__The problem__.
From the data that follows, copy every line holding the string "tower".

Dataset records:
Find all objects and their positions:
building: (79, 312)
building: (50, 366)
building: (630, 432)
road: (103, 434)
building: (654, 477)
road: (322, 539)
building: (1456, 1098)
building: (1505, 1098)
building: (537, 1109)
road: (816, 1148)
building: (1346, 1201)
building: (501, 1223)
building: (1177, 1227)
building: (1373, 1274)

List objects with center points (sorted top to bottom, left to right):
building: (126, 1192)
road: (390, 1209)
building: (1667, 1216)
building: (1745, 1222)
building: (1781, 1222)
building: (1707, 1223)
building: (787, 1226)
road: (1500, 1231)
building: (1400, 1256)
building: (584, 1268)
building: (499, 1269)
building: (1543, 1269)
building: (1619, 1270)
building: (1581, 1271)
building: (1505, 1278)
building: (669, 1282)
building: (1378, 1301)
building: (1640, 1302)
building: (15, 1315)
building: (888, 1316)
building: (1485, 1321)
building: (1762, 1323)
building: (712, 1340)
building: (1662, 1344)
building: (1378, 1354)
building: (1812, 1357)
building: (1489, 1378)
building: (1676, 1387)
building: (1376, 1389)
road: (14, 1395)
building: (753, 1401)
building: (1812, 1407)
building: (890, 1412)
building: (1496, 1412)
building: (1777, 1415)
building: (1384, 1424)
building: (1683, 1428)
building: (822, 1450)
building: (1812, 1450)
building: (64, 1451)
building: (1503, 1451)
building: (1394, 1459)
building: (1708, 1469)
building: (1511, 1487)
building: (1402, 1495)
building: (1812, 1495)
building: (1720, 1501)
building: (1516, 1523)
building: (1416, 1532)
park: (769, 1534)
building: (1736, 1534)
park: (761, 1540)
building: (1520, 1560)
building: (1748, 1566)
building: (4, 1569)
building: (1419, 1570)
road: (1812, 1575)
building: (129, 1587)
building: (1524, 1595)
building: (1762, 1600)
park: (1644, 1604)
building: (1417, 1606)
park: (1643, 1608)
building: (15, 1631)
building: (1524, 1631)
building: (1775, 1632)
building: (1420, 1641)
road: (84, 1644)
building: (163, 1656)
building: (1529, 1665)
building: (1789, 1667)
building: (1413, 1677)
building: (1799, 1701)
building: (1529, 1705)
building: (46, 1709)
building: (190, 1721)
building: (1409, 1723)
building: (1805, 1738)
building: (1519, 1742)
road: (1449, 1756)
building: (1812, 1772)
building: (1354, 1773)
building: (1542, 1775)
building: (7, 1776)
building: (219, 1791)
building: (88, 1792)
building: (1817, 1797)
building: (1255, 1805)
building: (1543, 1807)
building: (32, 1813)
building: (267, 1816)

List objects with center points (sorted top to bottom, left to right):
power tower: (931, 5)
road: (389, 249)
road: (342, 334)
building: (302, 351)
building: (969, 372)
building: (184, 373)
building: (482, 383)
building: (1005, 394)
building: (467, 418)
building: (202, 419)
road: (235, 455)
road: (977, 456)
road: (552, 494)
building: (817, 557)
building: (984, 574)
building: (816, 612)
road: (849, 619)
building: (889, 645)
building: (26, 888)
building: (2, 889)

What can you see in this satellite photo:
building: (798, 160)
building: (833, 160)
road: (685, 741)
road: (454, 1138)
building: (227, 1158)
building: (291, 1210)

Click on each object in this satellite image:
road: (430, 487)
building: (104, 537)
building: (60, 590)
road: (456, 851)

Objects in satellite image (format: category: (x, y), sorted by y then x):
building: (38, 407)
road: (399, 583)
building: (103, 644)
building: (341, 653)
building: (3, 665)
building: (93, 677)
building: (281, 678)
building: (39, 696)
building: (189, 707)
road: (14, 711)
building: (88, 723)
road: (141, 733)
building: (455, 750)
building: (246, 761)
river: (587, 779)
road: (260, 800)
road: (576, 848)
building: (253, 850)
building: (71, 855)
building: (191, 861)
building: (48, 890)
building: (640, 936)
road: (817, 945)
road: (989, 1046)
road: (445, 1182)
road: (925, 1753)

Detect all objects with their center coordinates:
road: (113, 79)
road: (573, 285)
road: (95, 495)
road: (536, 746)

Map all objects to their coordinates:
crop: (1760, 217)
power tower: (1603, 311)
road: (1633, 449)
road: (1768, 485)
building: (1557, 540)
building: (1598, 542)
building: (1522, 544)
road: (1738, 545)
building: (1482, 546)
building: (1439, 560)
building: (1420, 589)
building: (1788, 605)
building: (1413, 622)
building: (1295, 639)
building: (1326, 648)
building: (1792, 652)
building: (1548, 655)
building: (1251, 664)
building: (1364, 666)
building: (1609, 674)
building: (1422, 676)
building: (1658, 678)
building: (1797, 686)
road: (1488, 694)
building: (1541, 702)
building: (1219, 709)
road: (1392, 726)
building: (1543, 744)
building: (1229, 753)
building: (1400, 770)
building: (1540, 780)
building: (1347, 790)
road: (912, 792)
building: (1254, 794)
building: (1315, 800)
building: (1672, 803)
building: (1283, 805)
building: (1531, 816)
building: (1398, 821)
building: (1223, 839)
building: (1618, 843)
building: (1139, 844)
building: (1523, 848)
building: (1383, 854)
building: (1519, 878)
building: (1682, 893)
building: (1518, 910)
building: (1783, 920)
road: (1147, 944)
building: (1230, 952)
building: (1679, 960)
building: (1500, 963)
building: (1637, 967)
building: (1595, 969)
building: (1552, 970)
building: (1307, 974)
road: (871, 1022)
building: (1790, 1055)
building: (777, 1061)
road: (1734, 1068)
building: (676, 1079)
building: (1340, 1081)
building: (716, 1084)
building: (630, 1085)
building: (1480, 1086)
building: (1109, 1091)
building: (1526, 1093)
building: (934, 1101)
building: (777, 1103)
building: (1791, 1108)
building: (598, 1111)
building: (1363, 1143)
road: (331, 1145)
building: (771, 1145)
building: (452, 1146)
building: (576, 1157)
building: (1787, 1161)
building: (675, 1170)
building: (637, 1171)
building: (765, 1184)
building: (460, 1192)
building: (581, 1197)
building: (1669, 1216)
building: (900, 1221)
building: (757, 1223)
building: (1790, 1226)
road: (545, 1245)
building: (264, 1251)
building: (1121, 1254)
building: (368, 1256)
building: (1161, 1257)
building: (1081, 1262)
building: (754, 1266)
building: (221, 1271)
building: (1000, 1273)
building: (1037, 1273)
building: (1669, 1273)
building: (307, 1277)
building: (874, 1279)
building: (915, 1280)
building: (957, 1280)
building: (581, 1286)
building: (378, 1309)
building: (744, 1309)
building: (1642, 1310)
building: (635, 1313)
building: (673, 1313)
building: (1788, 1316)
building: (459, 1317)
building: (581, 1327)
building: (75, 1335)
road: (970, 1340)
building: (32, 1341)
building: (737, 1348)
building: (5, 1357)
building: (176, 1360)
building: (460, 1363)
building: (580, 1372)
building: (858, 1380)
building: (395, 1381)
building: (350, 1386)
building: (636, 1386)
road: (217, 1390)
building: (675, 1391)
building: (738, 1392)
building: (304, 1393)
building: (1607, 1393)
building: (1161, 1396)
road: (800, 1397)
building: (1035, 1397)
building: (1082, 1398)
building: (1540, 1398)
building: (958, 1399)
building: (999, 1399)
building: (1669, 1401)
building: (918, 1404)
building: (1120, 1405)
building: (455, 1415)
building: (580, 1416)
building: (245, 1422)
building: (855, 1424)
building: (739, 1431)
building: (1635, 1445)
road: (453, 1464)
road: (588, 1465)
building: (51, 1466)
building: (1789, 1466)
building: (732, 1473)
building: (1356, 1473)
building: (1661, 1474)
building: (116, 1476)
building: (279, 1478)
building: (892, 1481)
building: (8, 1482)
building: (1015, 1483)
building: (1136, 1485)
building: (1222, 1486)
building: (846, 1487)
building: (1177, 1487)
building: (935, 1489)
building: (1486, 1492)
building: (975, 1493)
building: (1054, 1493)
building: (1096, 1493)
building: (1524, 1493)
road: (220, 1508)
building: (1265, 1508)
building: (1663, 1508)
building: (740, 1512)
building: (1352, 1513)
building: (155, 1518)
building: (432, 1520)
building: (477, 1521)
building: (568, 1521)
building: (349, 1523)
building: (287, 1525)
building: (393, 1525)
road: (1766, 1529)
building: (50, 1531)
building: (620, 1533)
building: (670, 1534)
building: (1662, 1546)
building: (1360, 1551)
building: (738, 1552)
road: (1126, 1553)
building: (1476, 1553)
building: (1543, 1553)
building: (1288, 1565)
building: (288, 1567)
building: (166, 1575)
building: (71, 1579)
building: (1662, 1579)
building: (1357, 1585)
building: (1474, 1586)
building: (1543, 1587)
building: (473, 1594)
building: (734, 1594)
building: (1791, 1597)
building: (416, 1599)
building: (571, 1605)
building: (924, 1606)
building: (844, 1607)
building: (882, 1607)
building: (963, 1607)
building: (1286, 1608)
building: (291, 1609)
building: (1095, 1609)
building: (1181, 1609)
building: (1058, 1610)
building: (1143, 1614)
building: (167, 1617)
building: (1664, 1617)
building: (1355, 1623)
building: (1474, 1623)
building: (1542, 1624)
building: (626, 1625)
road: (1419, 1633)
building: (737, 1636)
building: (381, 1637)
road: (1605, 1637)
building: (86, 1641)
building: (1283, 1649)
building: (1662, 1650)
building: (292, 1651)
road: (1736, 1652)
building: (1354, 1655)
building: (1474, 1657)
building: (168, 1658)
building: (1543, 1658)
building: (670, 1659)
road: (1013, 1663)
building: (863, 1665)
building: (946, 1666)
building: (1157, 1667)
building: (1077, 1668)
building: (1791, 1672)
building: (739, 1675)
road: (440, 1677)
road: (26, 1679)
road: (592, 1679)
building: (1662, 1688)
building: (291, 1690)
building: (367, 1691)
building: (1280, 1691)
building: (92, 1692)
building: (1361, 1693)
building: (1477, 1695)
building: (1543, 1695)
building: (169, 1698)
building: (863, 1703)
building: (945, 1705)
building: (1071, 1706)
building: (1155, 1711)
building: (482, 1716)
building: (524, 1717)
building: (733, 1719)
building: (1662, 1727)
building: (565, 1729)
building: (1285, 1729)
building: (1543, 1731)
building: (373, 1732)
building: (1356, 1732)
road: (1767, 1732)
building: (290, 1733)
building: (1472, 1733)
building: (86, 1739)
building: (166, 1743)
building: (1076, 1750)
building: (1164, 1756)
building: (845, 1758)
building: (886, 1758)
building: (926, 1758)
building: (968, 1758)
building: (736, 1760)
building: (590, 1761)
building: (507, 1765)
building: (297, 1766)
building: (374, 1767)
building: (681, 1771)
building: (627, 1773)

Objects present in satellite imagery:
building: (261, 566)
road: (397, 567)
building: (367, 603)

__Exercise solution__.
power tower: (931, 5)
power tower: (1603, 311)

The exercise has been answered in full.